[Source material Boundary: Start]

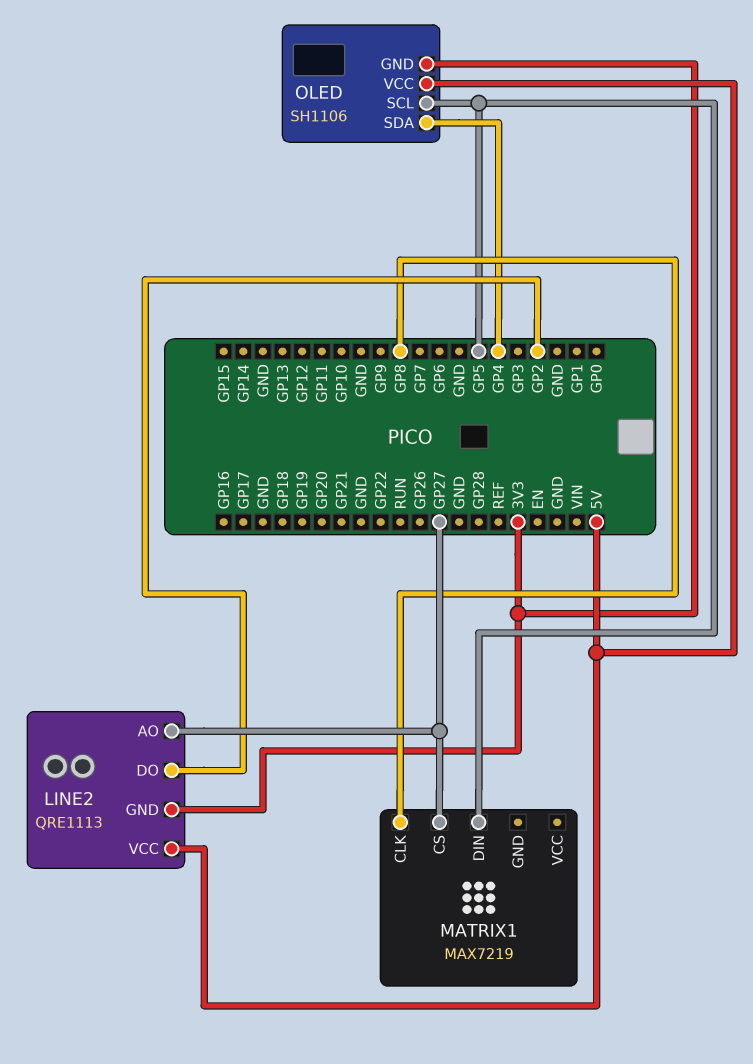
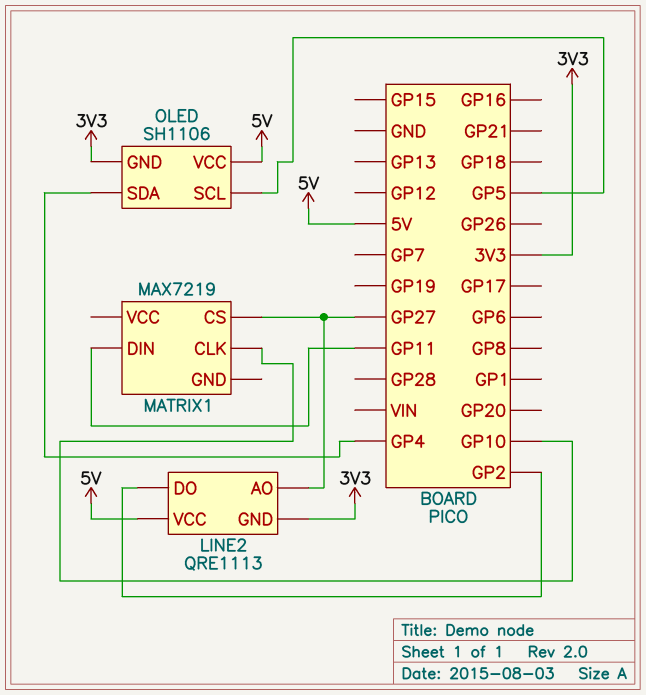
MATRIX1 pin CLK: GP8 -> GP10
MATRIX1 pin DIN: GP5 -> GP11

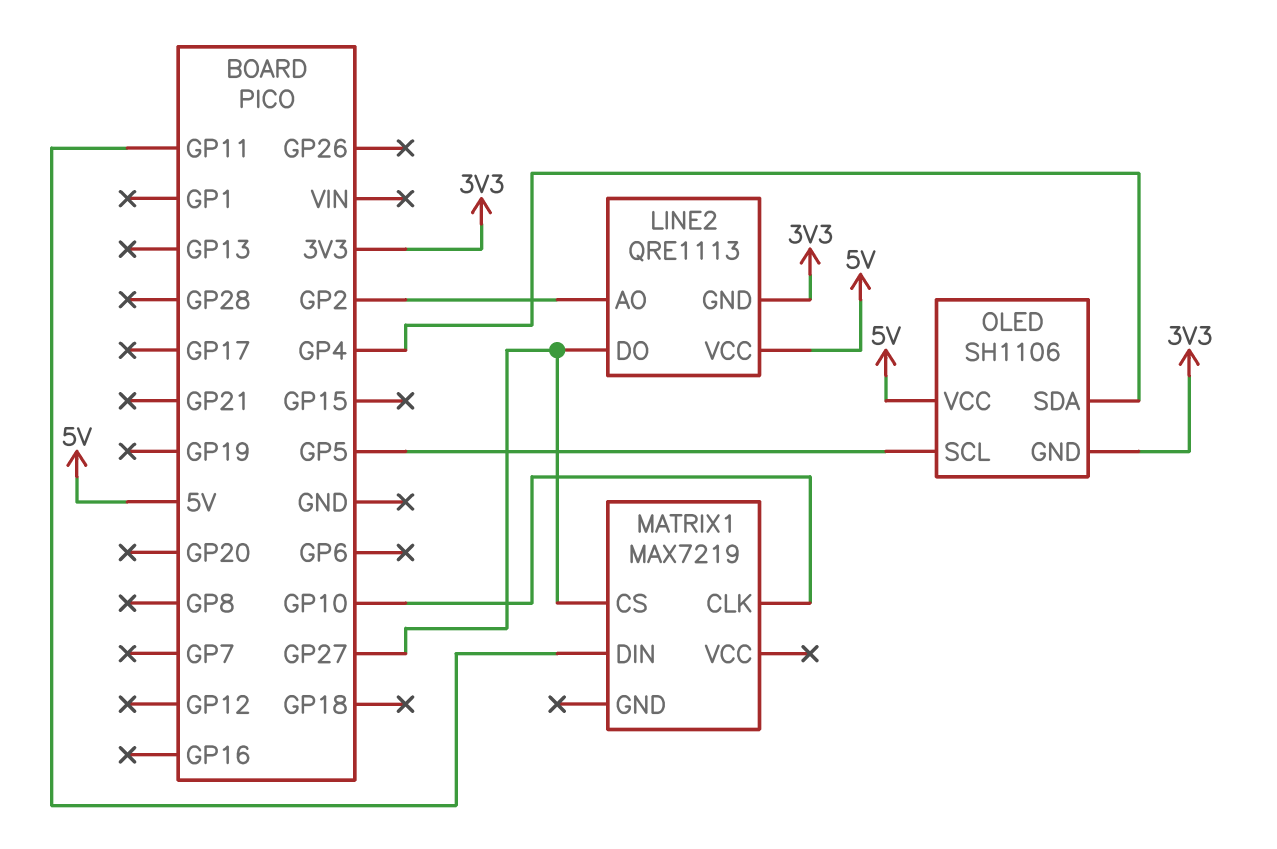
LINE2 pin AO: GP27 -> GP2
LINE2 pin DO: GP2 -> GP27

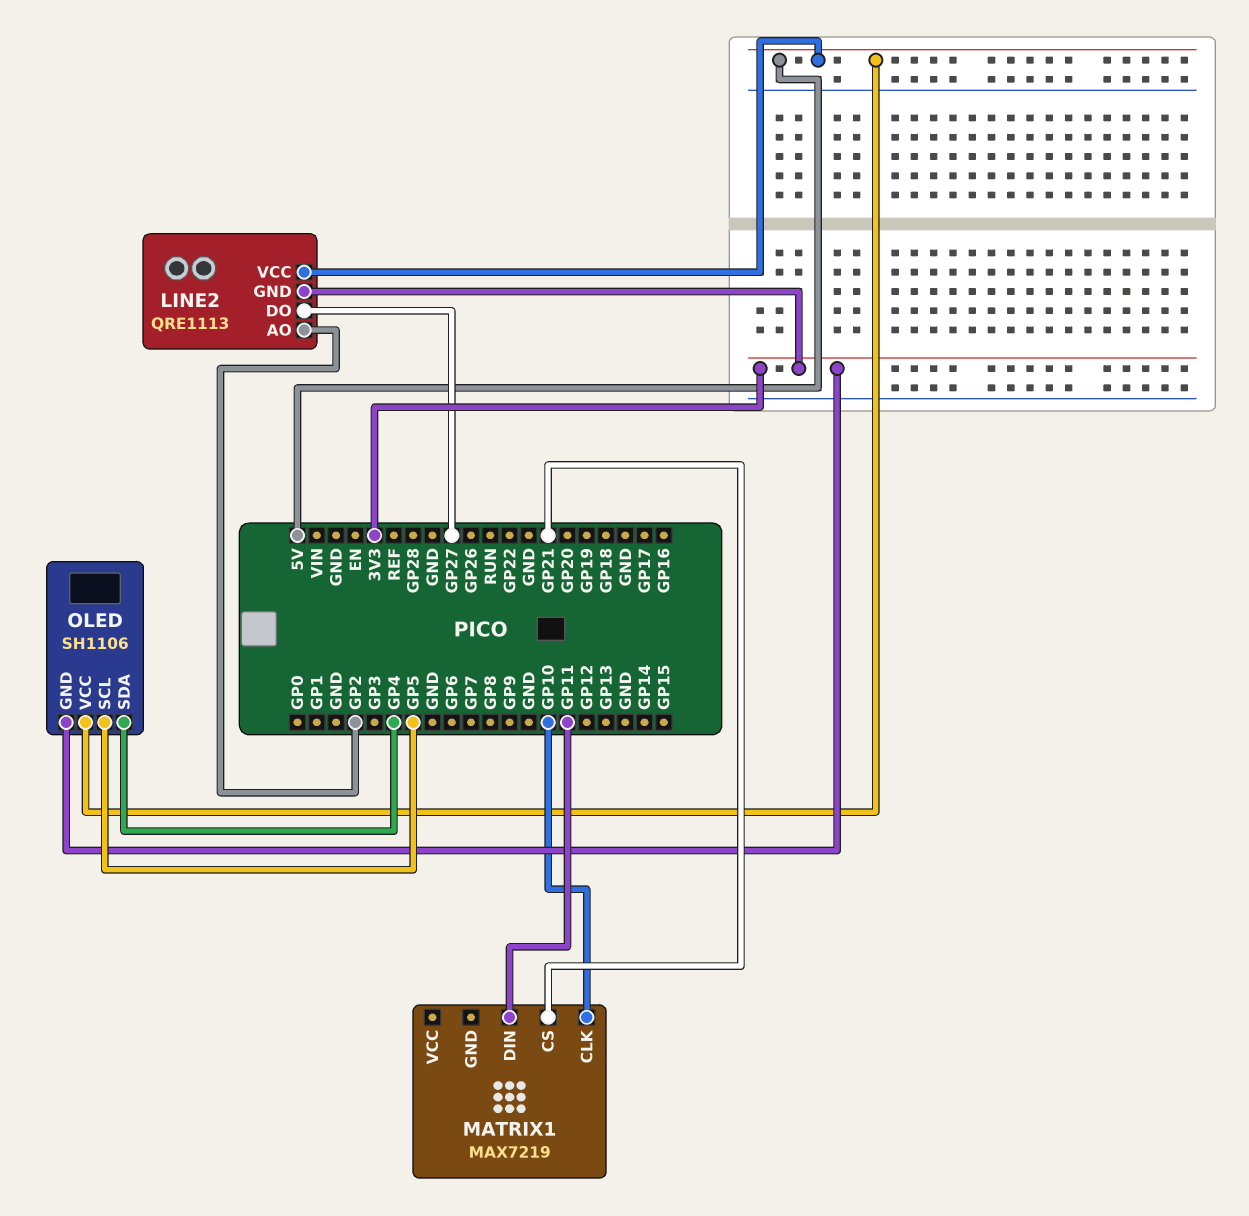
MATRIX1 pin CS: GP27 -> GP21

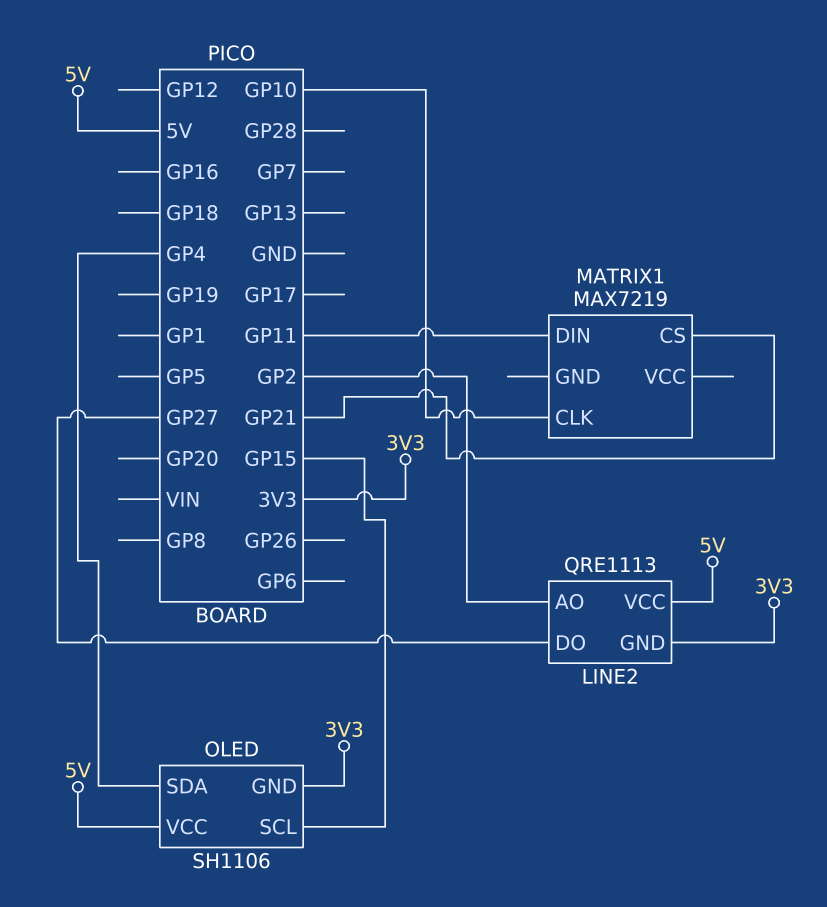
OLED pin SCL: GP5 -> GP15

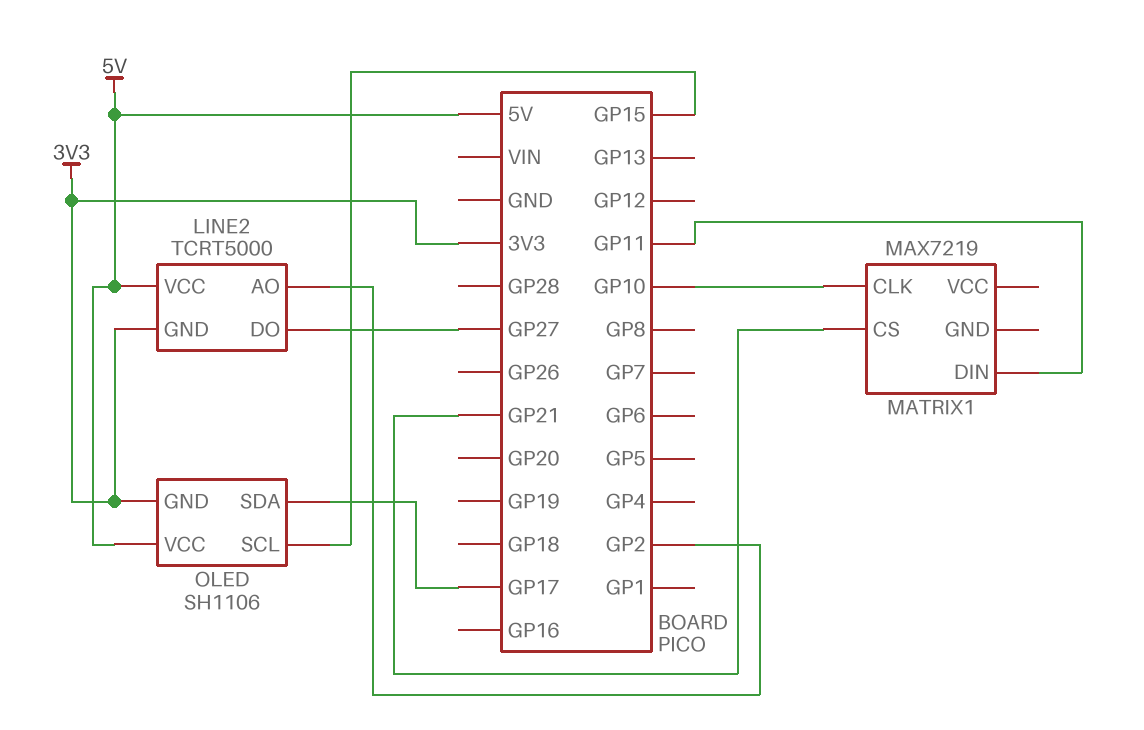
LINE2: QRE1113 -> TCRT5000
OLED pin SDA: GP4 -> GP17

[Source material Boundary: End]

The task: Leave the images out and transcribe the remaining data above word for word.

Reply to the task:
MATRIX1 pin CLK: GP8 -> GP10
MATRIX1 pin DIN: GP5 -> GP11

LINE2 pin AO: GP27 -> GP2
LINE2 pin DO: GP2 -> GP27

MATRIX1 pin CS: GP27 -> GP21

OLED pin SCL: GP5 -> GP15

LINE2: QRE1113 -> TCRT5000
OLED pin SDA: GP4 -> GP17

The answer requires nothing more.